For every line of the material below, check for the string "brown" and return the line if it is there.
** Opening Record excerpts block **
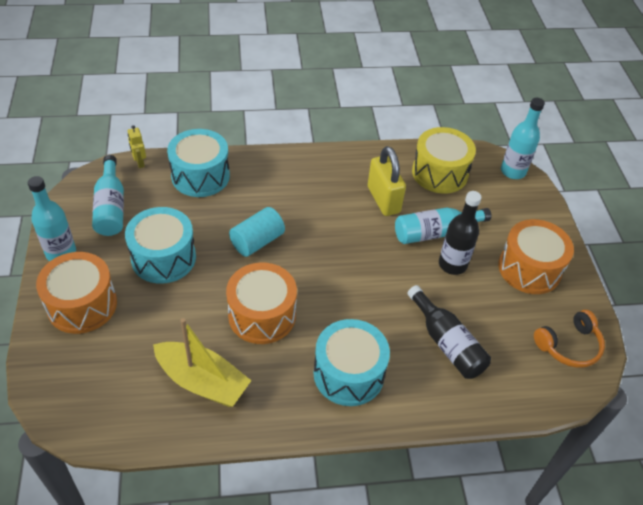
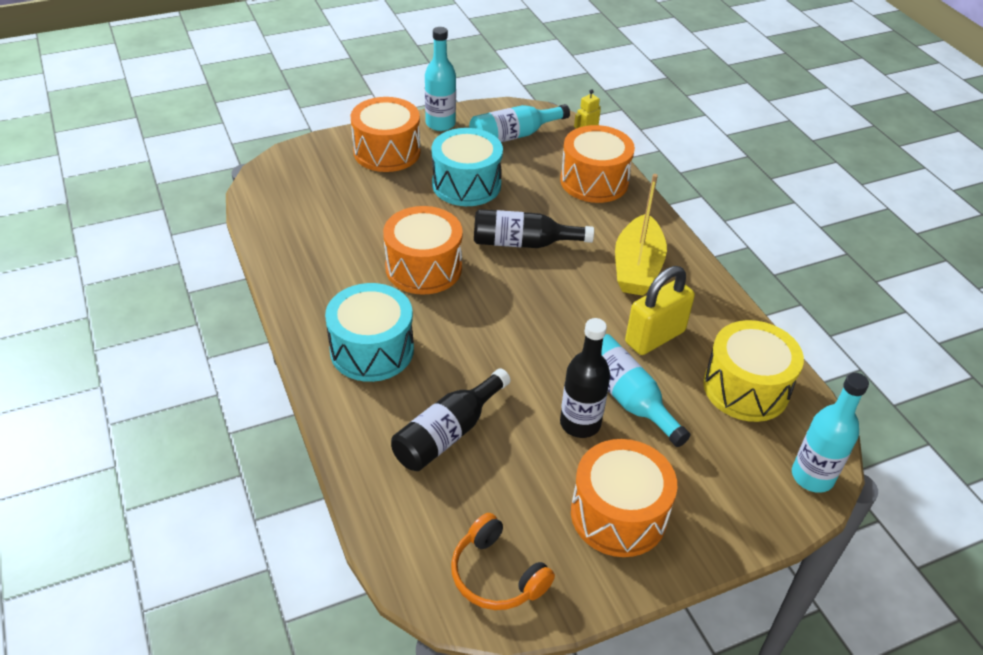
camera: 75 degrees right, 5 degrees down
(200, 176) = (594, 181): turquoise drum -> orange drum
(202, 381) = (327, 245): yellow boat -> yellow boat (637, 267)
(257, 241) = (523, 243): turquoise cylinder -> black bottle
** Closing Record excerpts block **
** Opening Record excerpts block **
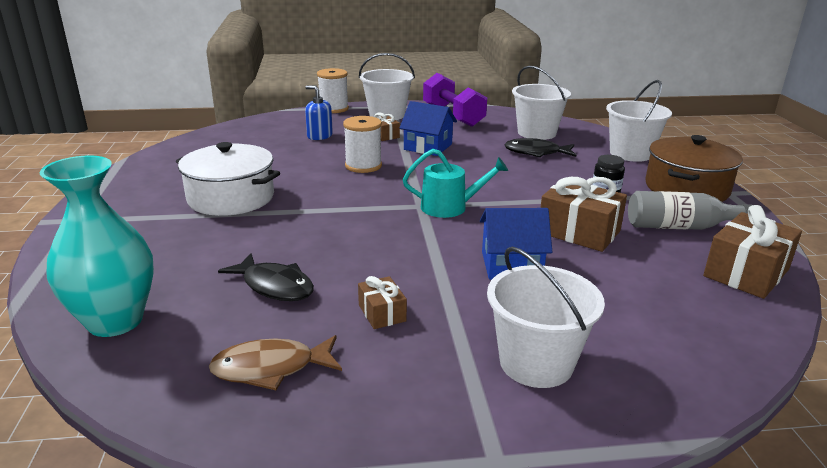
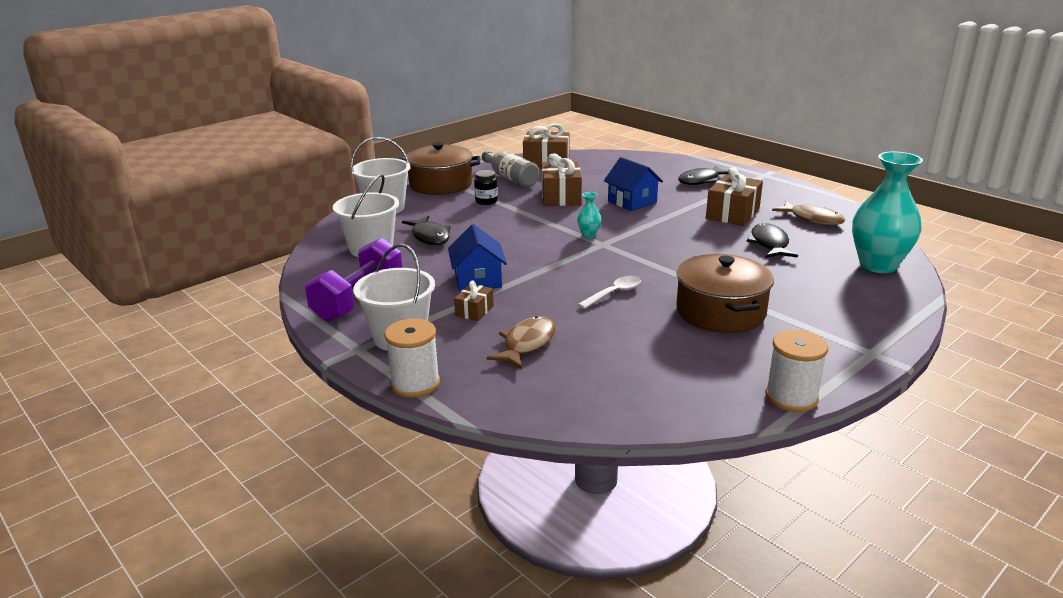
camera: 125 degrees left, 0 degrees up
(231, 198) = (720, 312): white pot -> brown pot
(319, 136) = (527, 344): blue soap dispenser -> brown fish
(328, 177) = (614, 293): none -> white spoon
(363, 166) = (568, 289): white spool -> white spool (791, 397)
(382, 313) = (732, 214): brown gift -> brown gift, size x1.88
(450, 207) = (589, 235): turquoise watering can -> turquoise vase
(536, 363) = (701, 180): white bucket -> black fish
** Closing Record excerpts block **
- Output -
(231, 198) = (720, 312): white pot -> brown pot
(319, 136) = (527, 344): blue soap dispenser -> brown fish
(382, 313) = (732, 214): brown gift -> brown gift, size x1.88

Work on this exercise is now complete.